TRY IT: Restate each entry below exactly; pictures stay out of the copy.
[Start of section]
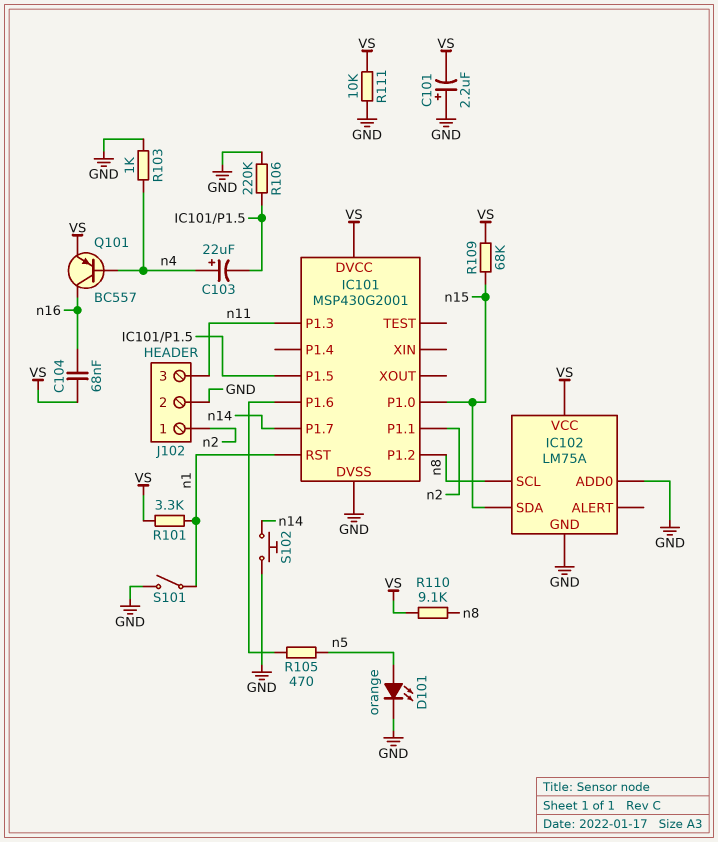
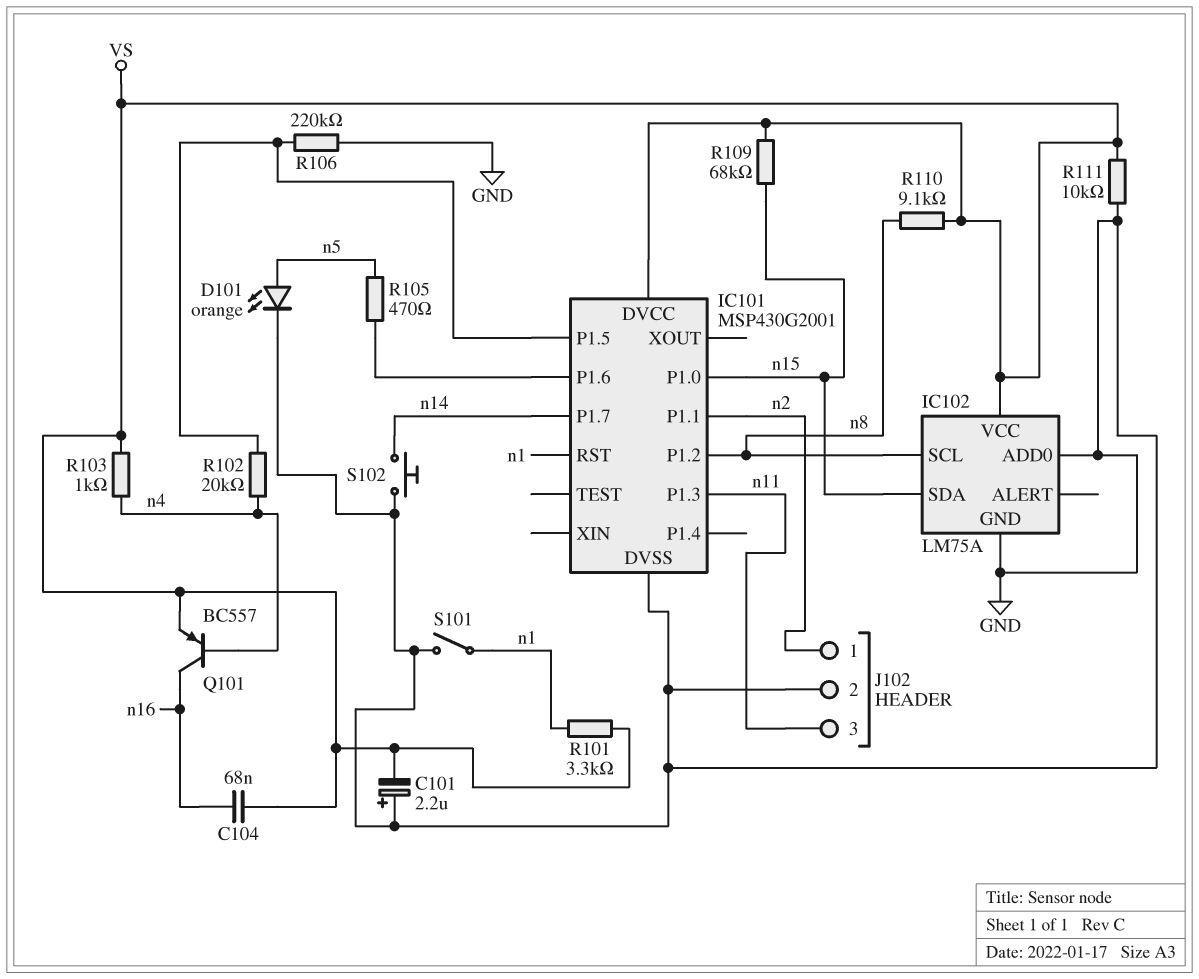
C103: 22uF (plus n4, minus IC101/P1.5) -> none
R102: none -> 20k (IC101/P1.5, n4)
R103: 1k (GND, n4) -> 1k (VS, n4)

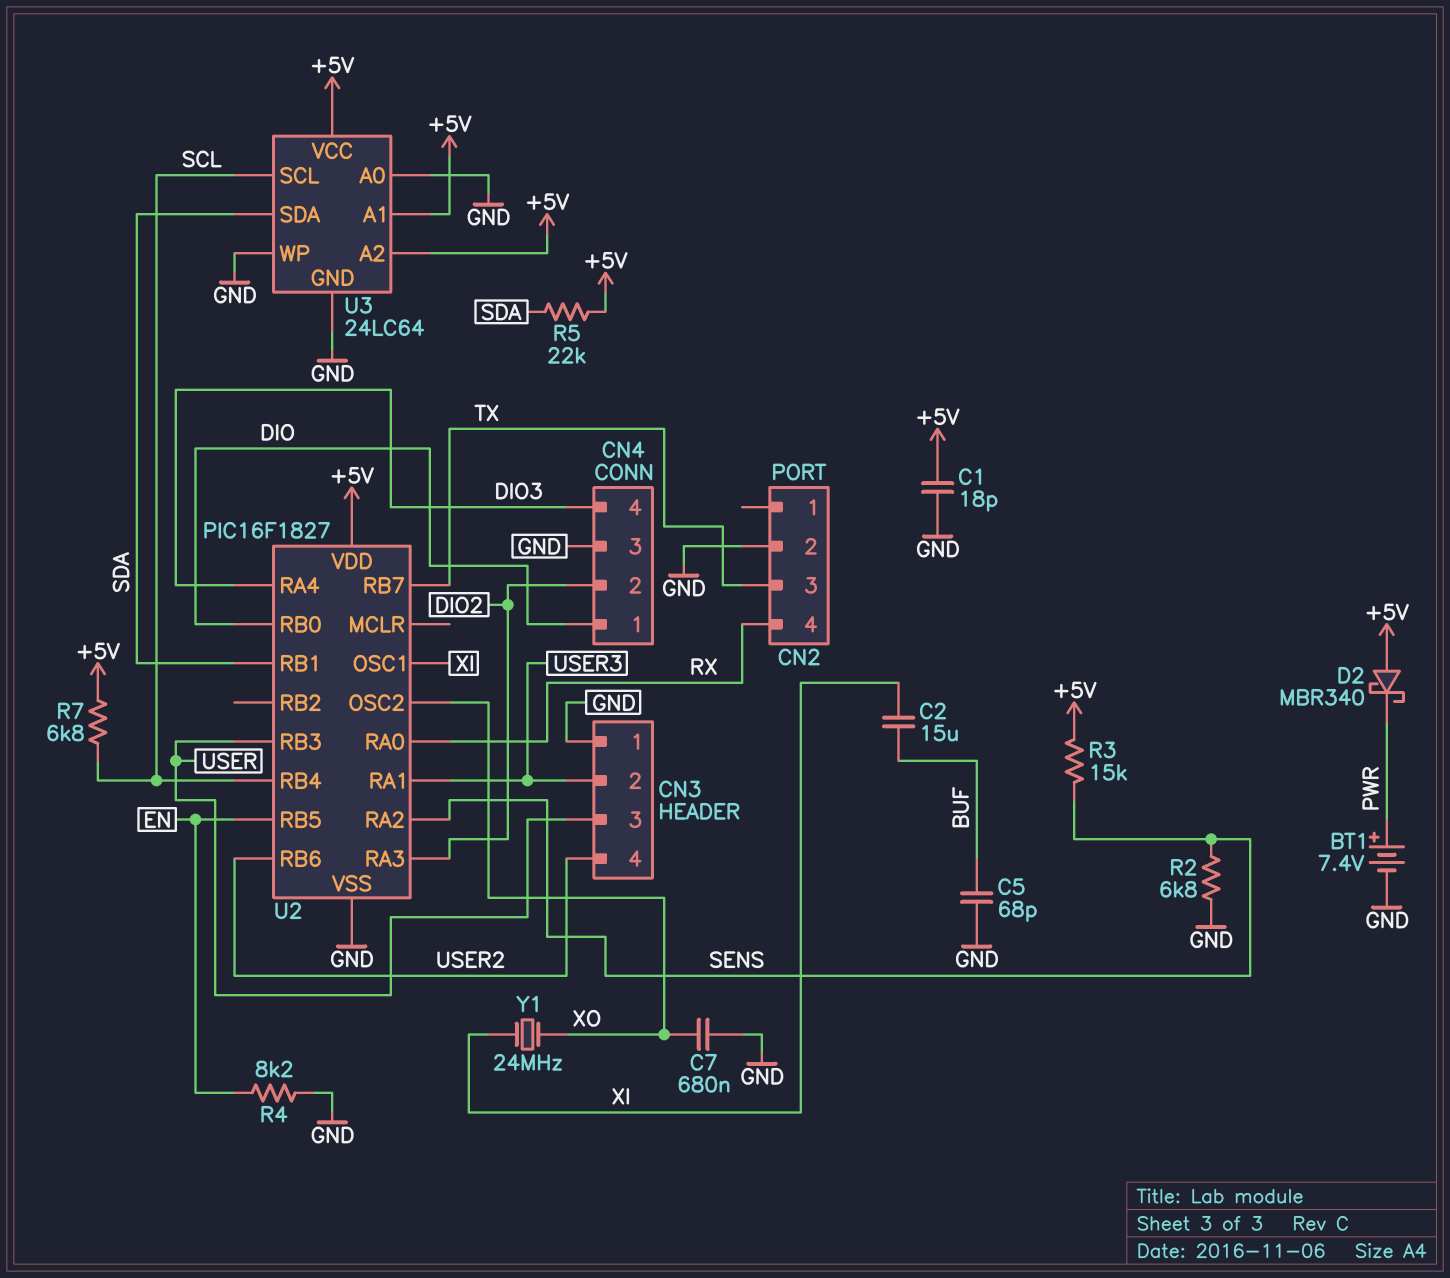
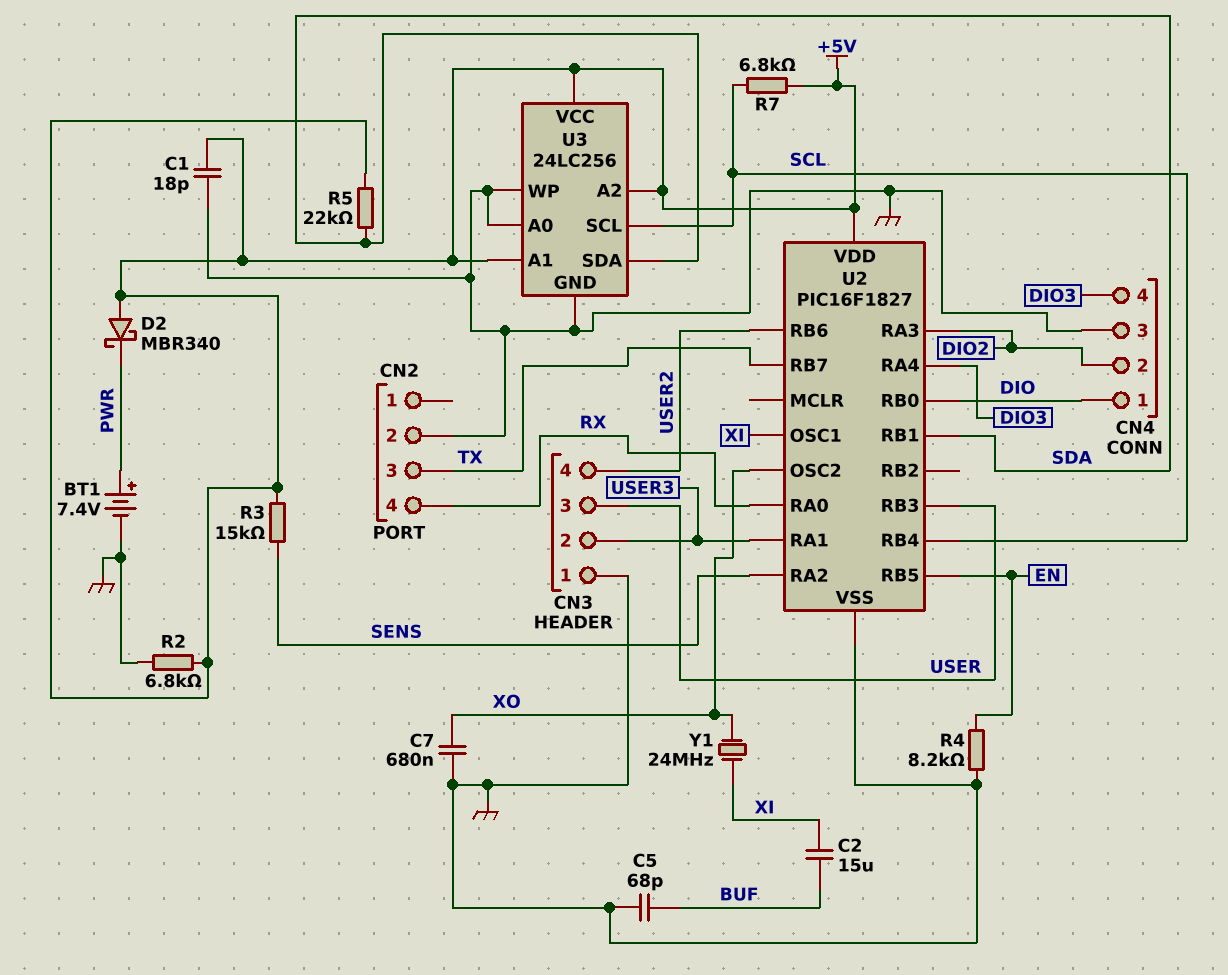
R2: 6.8k (GND, SENS) -> 6.8k (+5V, GND)
U3: 24LC64 -> 24LC256

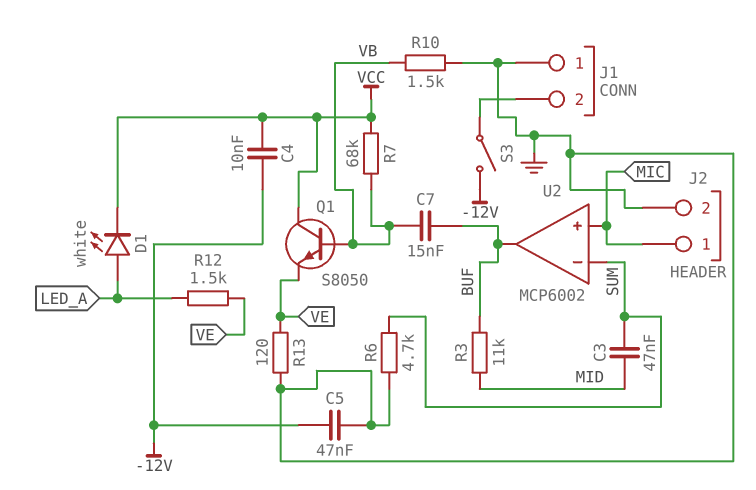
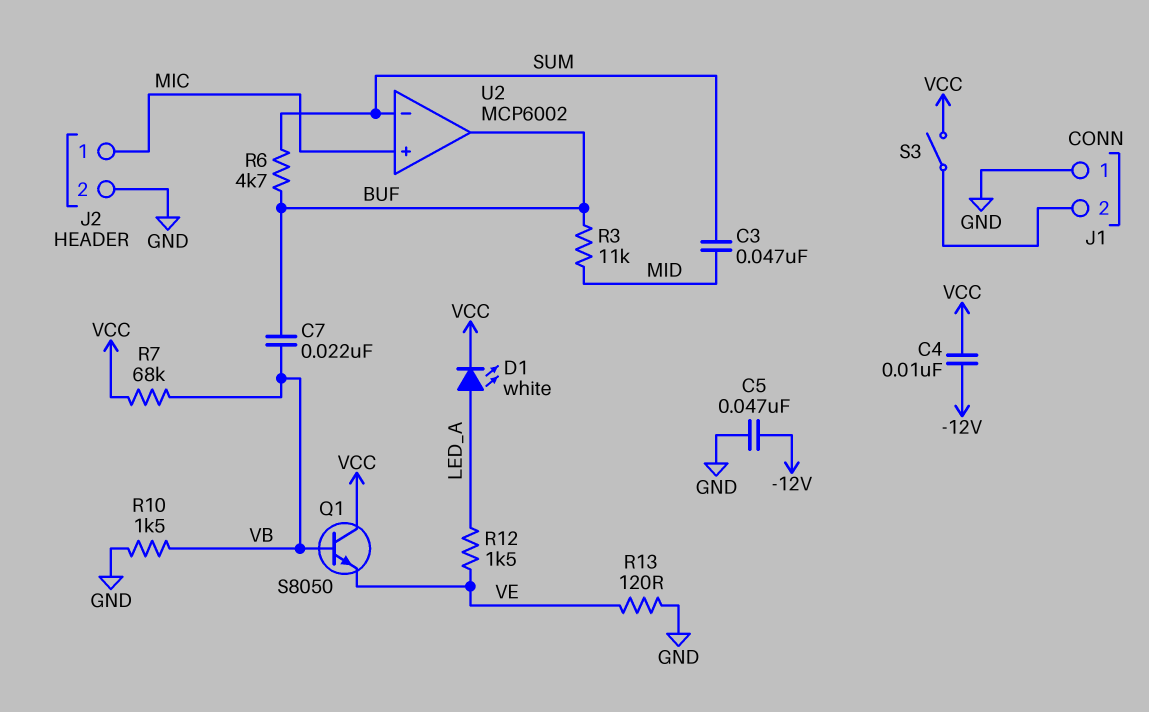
C7: 15nF (BUF, VB) -> 22nF (BUF, VB)
R6: 4.7k (GND, SUM) -> 4.7k (BUF, SUM)
S3: switch (-12V, J1/2) -> switch (J1/2, VCC)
[End of section]
YOUR RESPONSE:
C103: 22uF (plus n4, minus IC101/P1.5) -> none
R102: none -> 20k (IC101/P1.5, n4)
R103: 1k (GND, n4) -> 1k (VS, n4)

R2: 6.8k (GND, SENS) -> 6.8k (+5V, GND)
U3: 24LC64 -> 24LC256

C7: 15nF (BUF, VB) -> 22nF (BUF, VB)
R6: 4.7k (GND, SUM) -> 4.7k (BUF, SUM)
S3: switch (-12V, J1/2) -> switch (J1/2, VCC)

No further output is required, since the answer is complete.